--- What is being asked ---
This exercise calls for retyping every line below exactly, with the images omitted.

(Revision comparison data)
=-=-=-=-=

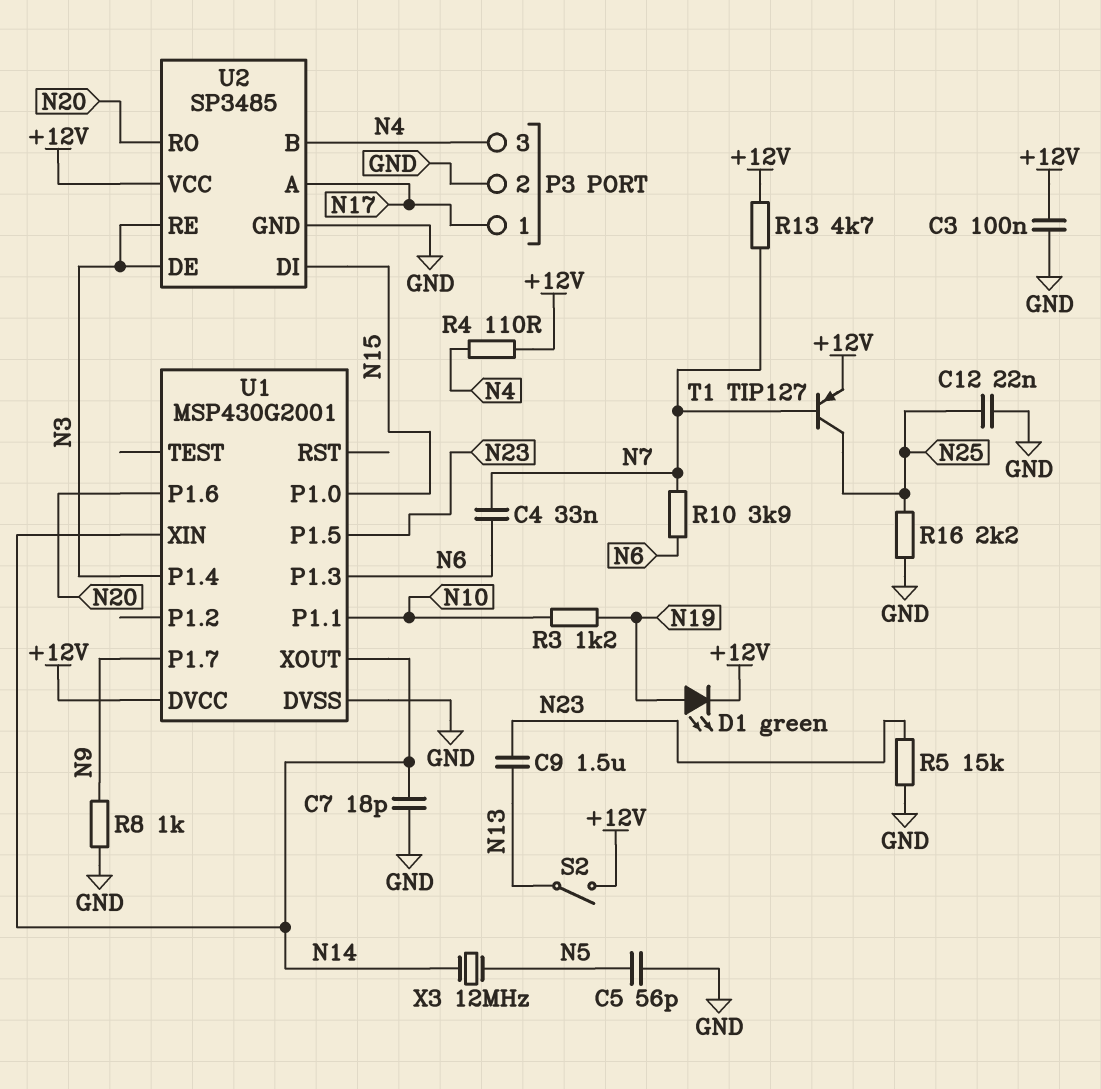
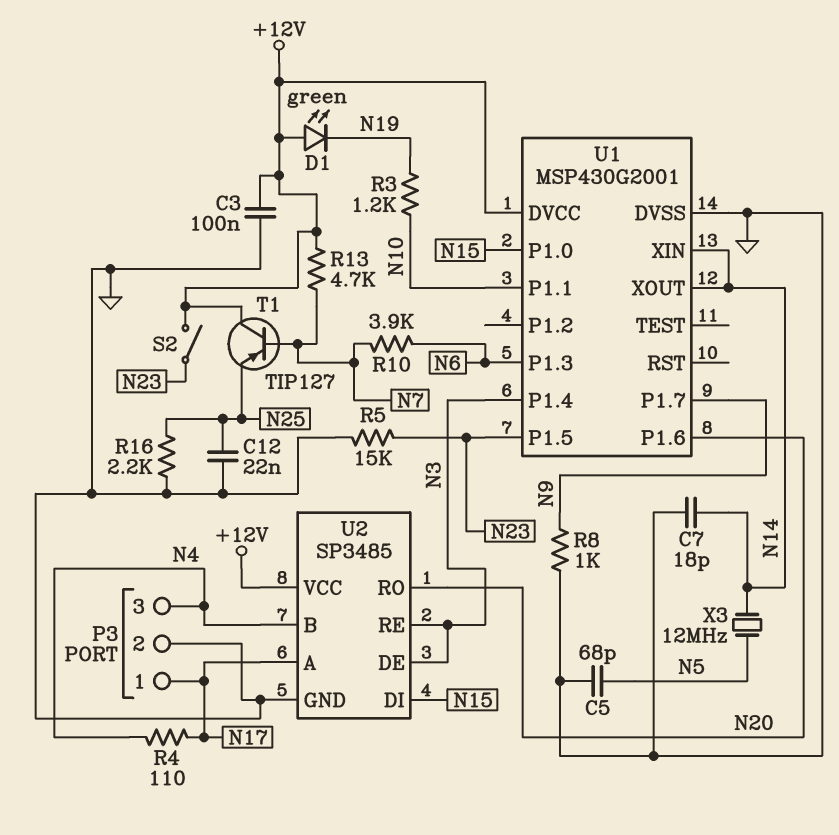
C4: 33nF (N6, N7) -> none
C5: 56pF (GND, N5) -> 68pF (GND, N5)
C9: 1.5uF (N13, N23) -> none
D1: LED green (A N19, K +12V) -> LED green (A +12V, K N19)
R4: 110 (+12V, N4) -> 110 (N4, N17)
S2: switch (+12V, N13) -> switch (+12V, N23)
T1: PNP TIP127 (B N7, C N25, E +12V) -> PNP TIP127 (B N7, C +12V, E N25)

=-=-=-=-=

--- Solution for this exercise ---
C4: 33nF (N6, N7) -> none
C5: 56pF (GND, N5) -> 68pF (GND, N5)
C9: 1.5uF (N13, N23) -> none
D1: LED green (A N19, K +12V) -> LED green (A +12V, K N19)
R4: 110 (+12V, N4) -> 110 (N4, N17)
S2: switch (+12V, N13) -> switch (+12V, N23)
T1: PNP TIP127 (B N7, C N25, E +12V) -> PNP TIP127 (B N7, C +12V, E N25)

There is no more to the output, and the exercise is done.